In the records below, one line contains "TOF: VL53L0X -> VL53L1X". Print that line and every line after it exactly, down to the final one.
==*==
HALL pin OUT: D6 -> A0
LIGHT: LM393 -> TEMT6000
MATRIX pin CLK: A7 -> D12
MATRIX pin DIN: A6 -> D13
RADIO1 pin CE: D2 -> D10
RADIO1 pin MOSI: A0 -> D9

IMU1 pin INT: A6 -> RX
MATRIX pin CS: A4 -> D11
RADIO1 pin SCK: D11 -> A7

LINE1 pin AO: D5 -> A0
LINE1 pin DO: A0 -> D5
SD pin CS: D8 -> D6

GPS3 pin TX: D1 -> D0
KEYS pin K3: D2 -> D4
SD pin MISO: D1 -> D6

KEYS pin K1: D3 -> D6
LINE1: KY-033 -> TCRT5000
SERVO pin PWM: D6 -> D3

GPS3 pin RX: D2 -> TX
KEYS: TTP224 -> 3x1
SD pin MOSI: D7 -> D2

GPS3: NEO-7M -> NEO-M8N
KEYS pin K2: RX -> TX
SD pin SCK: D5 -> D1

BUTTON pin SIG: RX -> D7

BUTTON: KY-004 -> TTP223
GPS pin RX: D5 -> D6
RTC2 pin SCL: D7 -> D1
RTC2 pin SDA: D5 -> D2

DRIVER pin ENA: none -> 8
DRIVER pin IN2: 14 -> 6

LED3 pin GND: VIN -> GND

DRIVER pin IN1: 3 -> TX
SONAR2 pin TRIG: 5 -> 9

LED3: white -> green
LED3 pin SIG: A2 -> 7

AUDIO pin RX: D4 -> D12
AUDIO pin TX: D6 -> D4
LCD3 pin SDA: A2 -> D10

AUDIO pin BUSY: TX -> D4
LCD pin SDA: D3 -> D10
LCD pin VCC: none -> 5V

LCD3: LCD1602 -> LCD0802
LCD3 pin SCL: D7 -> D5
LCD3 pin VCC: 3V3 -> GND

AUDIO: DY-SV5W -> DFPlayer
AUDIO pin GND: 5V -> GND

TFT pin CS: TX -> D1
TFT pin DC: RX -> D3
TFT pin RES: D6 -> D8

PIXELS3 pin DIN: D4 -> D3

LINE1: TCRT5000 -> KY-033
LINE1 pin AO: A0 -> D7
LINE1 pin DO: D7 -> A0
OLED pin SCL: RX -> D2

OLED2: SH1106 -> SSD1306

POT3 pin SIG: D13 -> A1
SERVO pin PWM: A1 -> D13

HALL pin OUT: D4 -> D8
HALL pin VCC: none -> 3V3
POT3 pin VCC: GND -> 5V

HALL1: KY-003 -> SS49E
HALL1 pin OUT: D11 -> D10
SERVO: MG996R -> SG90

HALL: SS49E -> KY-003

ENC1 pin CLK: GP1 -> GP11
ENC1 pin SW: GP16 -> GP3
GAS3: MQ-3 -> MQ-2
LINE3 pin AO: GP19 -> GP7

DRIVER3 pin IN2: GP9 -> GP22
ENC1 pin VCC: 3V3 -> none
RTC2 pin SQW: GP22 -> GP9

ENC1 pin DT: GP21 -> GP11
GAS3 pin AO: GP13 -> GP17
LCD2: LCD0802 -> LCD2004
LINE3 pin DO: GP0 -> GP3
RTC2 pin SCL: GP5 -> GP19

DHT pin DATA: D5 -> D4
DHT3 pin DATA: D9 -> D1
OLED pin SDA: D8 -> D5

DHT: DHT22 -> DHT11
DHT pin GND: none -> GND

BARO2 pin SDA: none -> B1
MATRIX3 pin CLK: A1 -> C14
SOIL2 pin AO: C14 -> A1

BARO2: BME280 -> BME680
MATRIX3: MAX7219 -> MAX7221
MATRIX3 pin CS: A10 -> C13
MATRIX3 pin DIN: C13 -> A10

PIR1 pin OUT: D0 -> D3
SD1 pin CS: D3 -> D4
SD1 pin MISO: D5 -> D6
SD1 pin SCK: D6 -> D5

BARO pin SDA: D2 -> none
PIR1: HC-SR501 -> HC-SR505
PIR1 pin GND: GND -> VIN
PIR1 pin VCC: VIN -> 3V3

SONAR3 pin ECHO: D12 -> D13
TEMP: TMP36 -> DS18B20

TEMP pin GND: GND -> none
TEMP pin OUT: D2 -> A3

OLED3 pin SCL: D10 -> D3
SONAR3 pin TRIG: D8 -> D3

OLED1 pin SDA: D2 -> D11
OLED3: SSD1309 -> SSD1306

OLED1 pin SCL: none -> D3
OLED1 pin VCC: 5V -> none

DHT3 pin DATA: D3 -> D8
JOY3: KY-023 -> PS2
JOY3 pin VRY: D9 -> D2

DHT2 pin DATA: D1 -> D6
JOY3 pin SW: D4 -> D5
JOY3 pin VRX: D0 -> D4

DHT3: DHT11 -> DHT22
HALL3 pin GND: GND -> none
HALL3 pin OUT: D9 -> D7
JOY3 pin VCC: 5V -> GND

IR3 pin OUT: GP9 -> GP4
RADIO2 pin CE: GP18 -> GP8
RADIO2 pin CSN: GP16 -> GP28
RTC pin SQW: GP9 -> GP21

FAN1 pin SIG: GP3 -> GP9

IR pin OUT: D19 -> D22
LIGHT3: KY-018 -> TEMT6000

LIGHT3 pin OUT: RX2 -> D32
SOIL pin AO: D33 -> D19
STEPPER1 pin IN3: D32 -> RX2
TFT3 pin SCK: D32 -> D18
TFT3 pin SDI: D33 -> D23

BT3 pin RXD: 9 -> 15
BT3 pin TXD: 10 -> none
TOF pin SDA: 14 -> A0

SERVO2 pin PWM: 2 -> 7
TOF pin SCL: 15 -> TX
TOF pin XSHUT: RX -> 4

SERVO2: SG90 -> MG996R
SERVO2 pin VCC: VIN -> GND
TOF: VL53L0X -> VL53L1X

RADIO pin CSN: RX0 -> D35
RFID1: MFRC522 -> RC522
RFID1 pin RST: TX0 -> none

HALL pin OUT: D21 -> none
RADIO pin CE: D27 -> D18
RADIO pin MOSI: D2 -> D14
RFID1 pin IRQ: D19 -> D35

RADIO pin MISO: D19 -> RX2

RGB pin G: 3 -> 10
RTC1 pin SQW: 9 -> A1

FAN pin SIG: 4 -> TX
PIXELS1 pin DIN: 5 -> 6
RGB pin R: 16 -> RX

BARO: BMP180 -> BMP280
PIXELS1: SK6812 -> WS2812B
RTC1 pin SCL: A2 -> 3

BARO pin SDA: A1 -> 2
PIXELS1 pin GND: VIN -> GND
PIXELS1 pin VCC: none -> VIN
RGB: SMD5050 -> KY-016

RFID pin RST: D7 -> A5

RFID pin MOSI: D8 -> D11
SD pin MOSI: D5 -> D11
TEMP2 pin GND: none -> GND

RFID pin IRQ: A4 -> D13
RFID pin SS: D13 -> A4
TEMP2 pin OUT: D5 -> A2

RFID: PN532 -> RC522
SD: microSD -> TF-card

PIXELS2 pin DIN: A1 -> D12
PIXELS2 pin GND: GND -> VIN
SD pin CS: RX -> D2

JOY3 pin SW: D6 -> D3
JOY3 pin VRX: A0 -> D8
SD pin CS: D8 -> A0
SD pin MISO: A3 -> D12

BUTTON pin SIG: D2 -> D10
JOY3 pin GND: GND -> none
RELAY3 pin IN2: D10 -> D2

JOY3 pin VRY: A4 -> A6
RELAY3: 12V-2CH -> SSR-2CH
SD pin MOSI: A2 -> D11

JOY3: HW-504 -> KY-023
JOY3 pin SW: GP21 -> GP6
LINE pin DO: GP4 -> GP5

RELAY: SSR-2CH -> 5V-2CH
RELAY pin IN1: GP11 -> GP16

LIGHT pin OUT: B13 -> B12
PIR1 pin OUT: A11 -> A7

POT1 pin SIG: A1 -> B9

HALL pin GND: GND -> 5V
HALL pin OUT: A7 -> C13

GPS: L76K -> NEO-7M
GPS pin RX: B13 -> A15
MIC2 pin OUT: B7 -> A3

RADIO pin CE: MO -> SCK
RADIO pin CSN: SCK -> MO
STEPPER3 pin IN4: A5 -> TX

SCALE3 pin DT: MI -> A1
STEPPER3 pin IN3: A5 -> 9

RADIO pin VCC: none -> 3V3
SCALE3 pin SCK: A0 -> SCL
==*==
● **Task result**:
TOF: VL53L0X -> VL53L1X

RADIO pin CSN: RX0 -> D35
RFID1: MFRC522 -> RC522
RFID1 pin RST: TX0 -> none

HALL pin OUT: D21 -> none
RADIO pin CE: D27 -> D18
RADIO pin MOSI: D2 -> D14
RFID1 pin IRQ: D19 -> D35

RADIO pin MISO: D19 -> RX2

RGB pin G: 3 -> 10
RTC1 pin SQW: 9 -> A1

FAN pin SIG: 4 -> TX
PIXELS1 pin DIN: 5 -> 6
RGB pin R: 16 -> RX

BARO: BMP180 -> BMP280
PIXELS1: SK6812 -> WS2812B
RTC1 pin SCL: A2 -> 3

BARO pin SDA: A1 -> 2
PIXELS1 pin GND: VIN -> GND
PIXELS1 pin VCC: none -> VIN
RGB: SMD5050 -> KY-016

RFID pin RST: D7 -> A5

RFID pin MOSI: D8 -> D11
SD pin MOSI: D5 -> D11
TEMP2 pin GND: none -> GND

RFID pin IRQ: A4 -> D13
RFID pin SS: D13 -> A4
TEMP2 pin OUT: D5 -> A2

RFID: PN532 -> RC522
SD: microSD -> TF-card

PIXELS2 pin DIN: A1 -> D12
PIXELS2 pin GND: GND -> VIN
SD pin CS: RX -> D2

JOY3 pin SW: D6 -> D3
JOY3 pin VRX: A0 -> D8
SD pin CS: D8 -> A0
SD pin MISO: A3 -> D12

BUTTON pin SIG: D2 -> D10
JOY3 pin GND: GND -> none
RELAY3 pin IN2: D10 -> D2

JOY3 pin VRY: A4 -> A6
RELAY3: 12V-2CH -> SSR-2CH
SD pin MOSI: A2 -> D11

JOY3: HW-504 -> KY-023
JOY3 pin SW: GP21 -> GP6
LINE pin DO: GP4 -> GP5

RELAY: SSR-2CH -> 5V-2CH
RELAY pin IN1: GP11 -> GP16

LIGHT pin OUT: B13 -> B12
PIR1 pin OUT: A11 -> A7

POT1 pin SIG: A1 -> B9

HALL pin GND: GND -> 5V
HALL pin OUT: A7 -> C13

GPS: L76K -> NEO-7M
GPS pin RX: B13 -> A15
MIC2 pin OUT: B7 -> A3

RADIO pin CE: MO -> SCK
RADIO pin CSN: SCK -> MO
STEPPER3 pin IN4: A5 -> TX

SCALE3 pin DT: MI -> A1
STEPPER3 pin IN3: A5 -> 9

RADIO pin VCC: none -> 3V3
SCALE3 pin SCK: A0 -> SCL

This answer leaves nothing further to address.